> _Records for the task_:
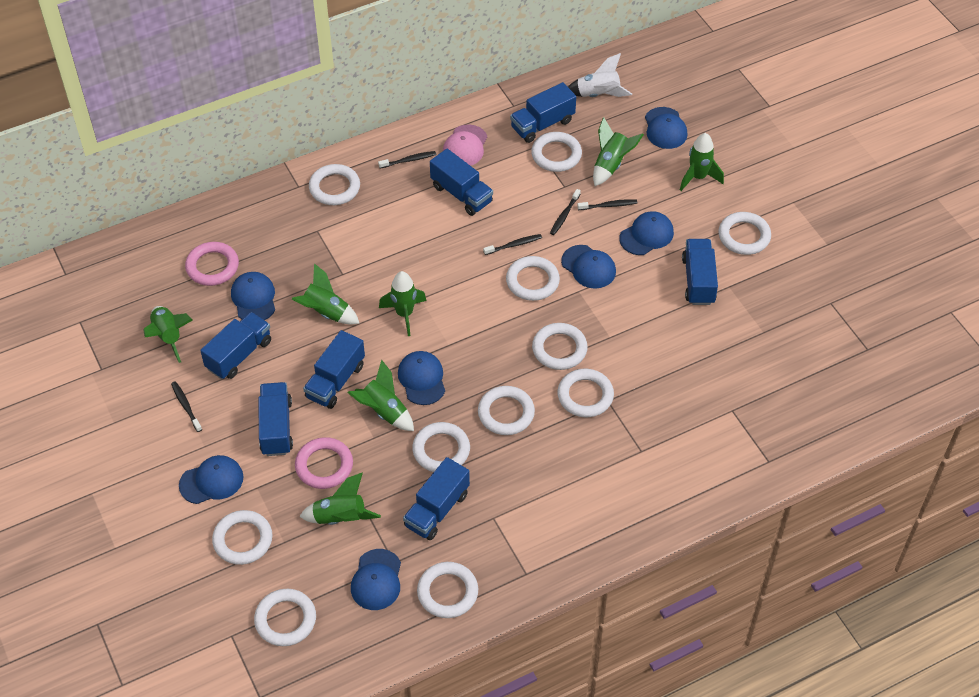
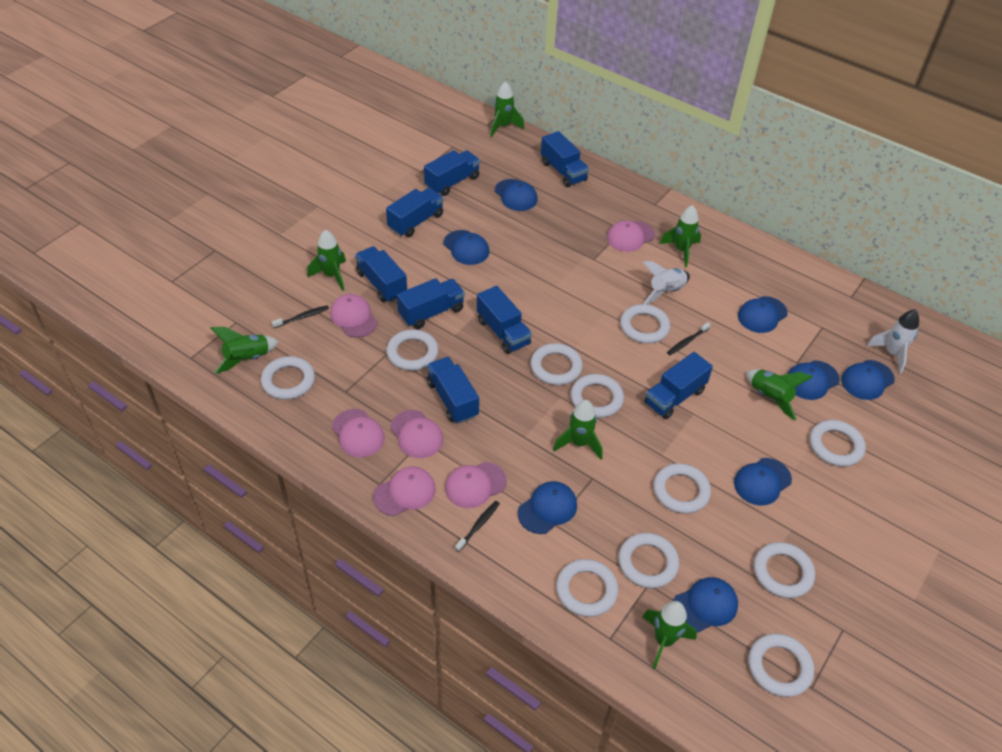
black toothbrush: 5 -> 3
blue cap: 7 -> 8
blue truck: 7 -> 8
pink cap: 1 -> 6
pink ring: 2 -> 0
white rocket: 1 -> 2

> _Task prompt_:
Nothing but the pictures should be left out when the listing is repeated exactly.

> _Response box_:
black toothbrush: 5 -> 3
blue cap: 7 -> 8
blue truck: 7 -> 8
pink cap: 1 -> 6
pink ring: 2 -> 0
white rocket: 1 -> 2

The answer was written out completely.